*** GIVEN ENTRIES ***

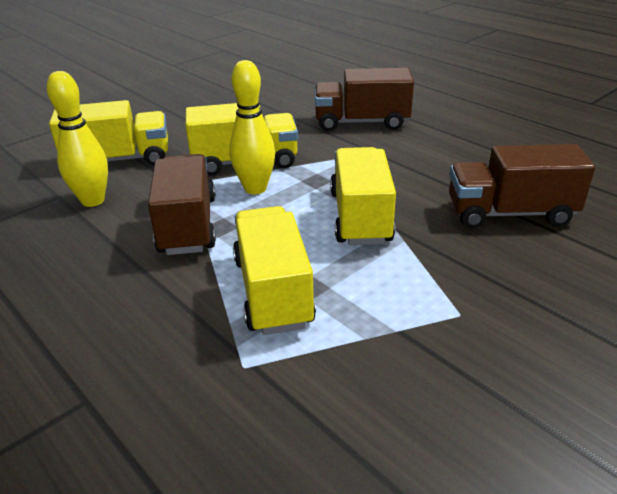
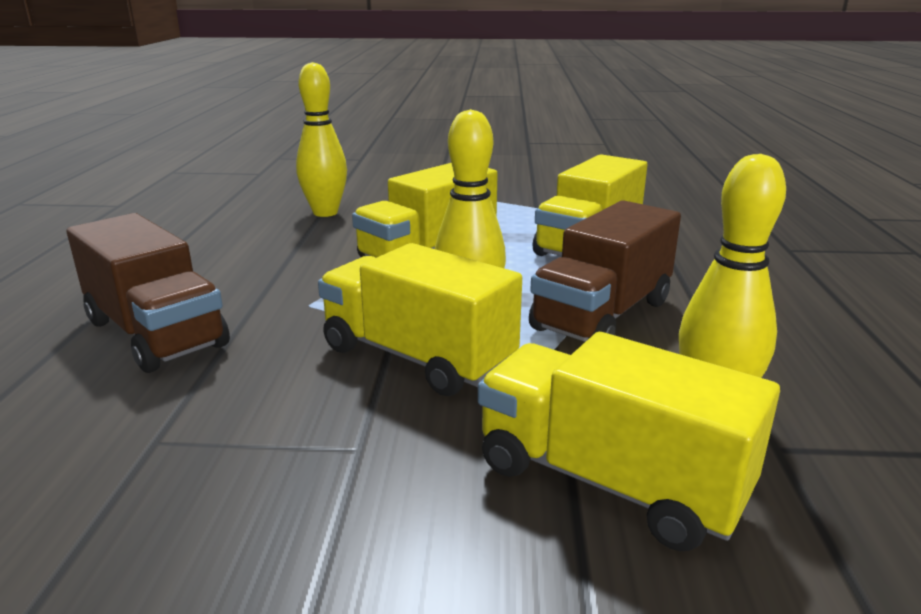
camera: 135 degrees left, 10 degrees down
(510, 213) = (325, 213): brown truck -> yellow bowling pin

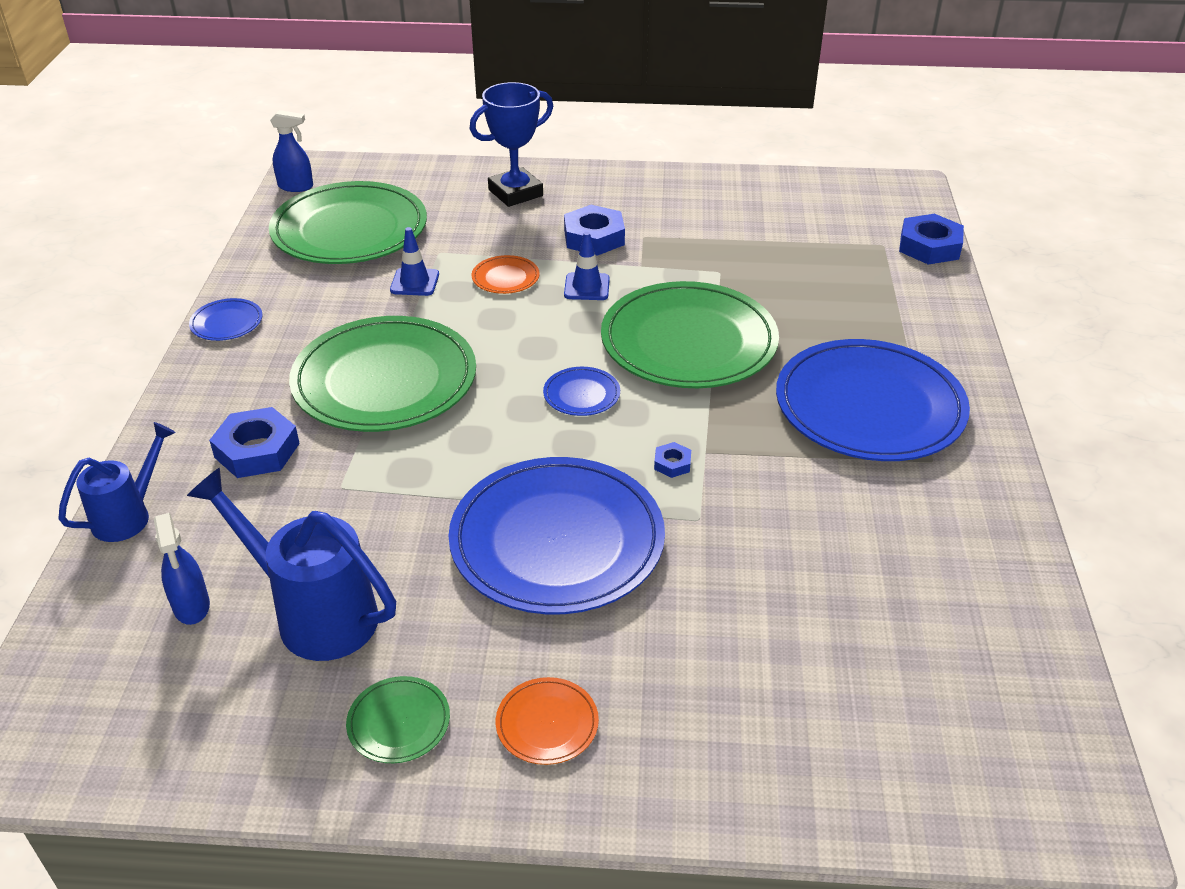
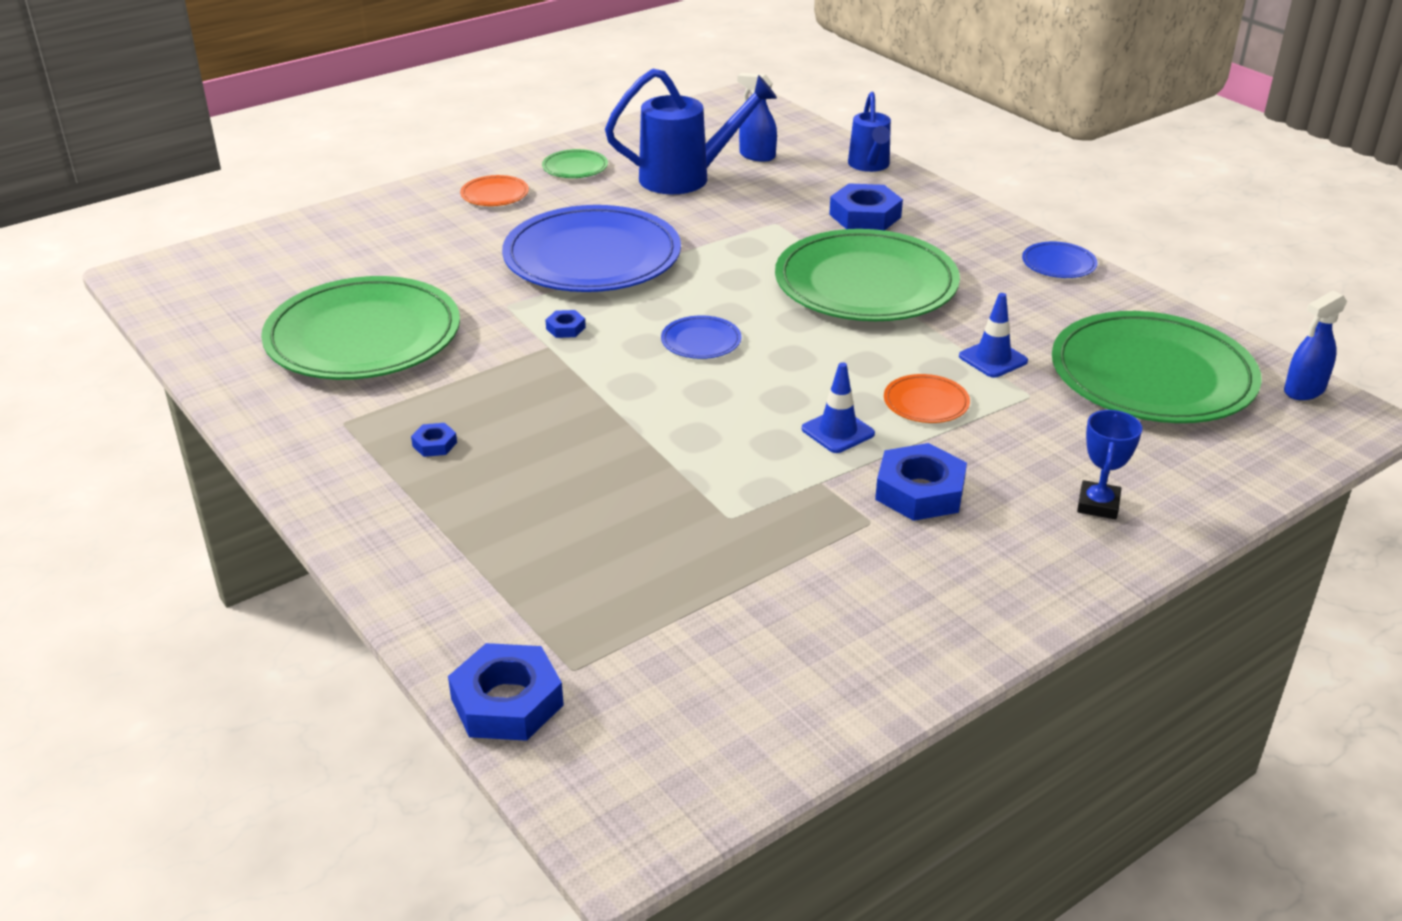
camera: 140 degrees right, 5 degrees down
(515, 193) = (1098, 505): blue trophy -> blue trophy, size x0.61
(688, 341) = (668, 425): green plate -> green plate (363, 336)
(869, 406) = (434, 444): blue plate -> blue nut

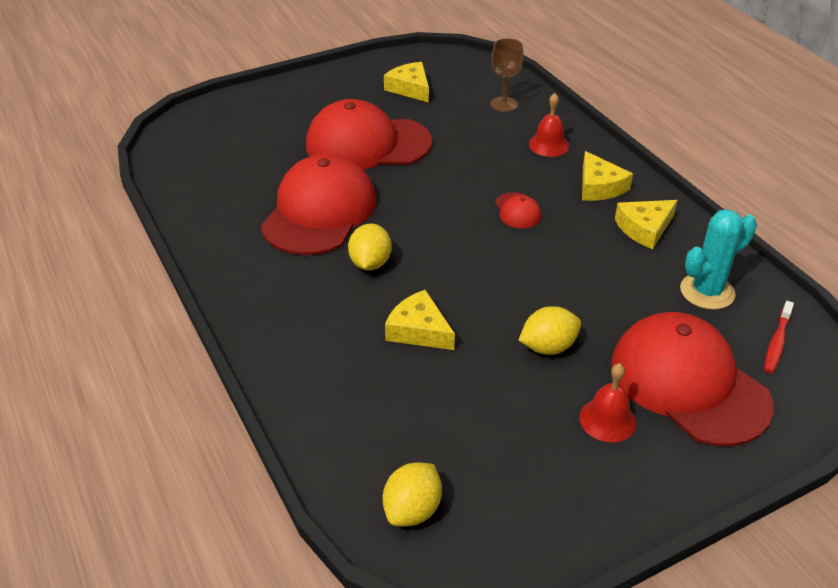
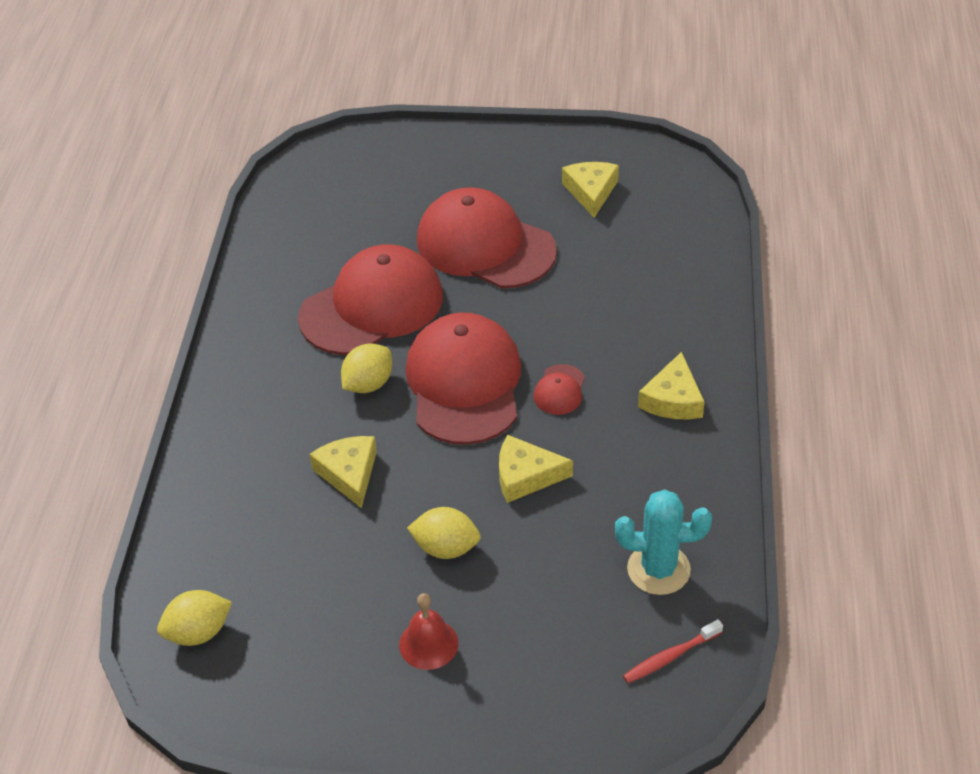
camera: 35 degrees right, 5 degrees up
(504, 104) = (672, 253): brown goblet -> none
(549, 145) = (670, 325): red bell -> none
(644, 228) = (669, 470): yellow cheese -> yellow cheese (525, 476)
(688, 383) = (538, 650): red cap -> red cap (464, 383)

***

■ **TO-DO ITEM**:
Where a line of the data holds "degrees", show that line.

■ **ANSWER BOX**:
camera: 135 degrees left, 10 degrees down
camera: 140 degrees right, 5 degrees down
camera: 35 degrees right, 5 degrees up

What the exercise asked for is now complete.